**TASK DETAILS:** Could the data below please be reproduced word for word, without the pictures?
[[ EXERCISE DATA open ]]
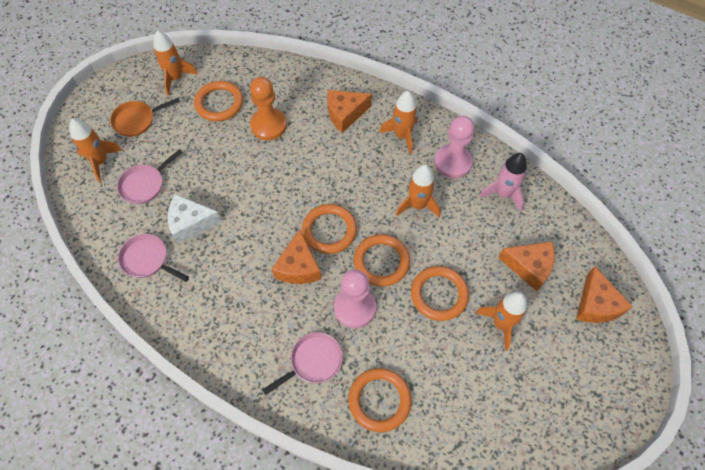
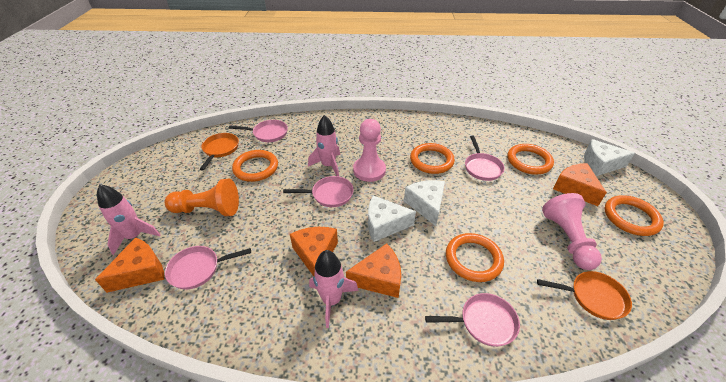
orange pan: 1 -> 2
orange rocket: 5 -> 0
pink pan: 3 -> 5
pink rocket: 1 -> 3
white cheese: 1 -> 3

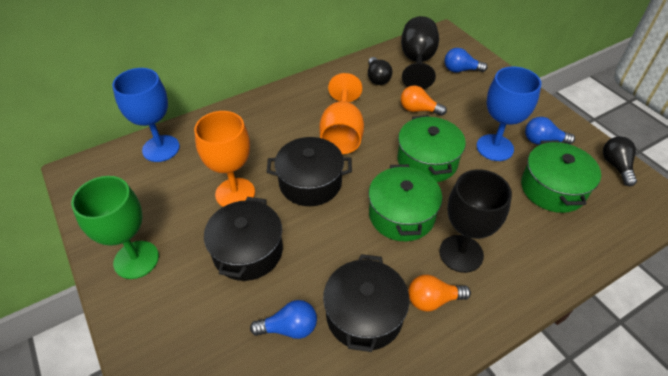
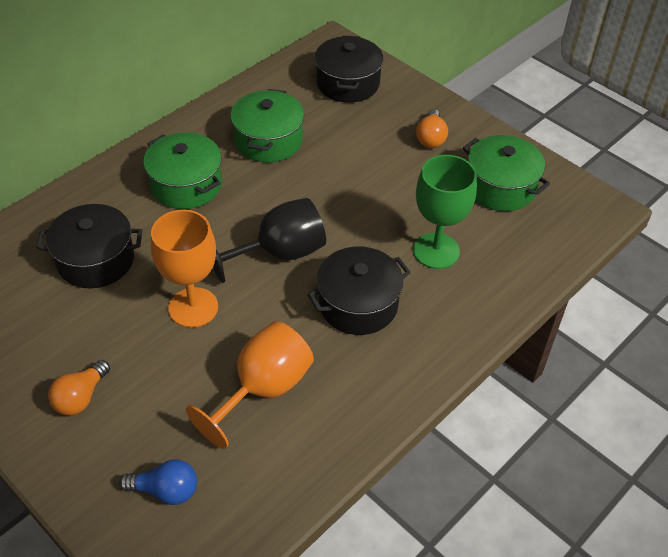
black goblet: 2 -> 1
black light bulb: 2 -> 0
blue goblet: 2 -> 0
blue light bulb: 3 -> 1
[[ EXERCISE DATA closed ]]
**WRITTEN RESPONSE:**
orange pan: 1 -> 2
orange rocket: 5 -> 0
pink pan: 3 -> 5
pink rocket: 1 -> 3
white cheese: 1 -> 3

black goblet: 2 -> 1
black light bulb: 2 -> 0
blue goblet: 2 -> 0
blue light bulb: 3 -> 1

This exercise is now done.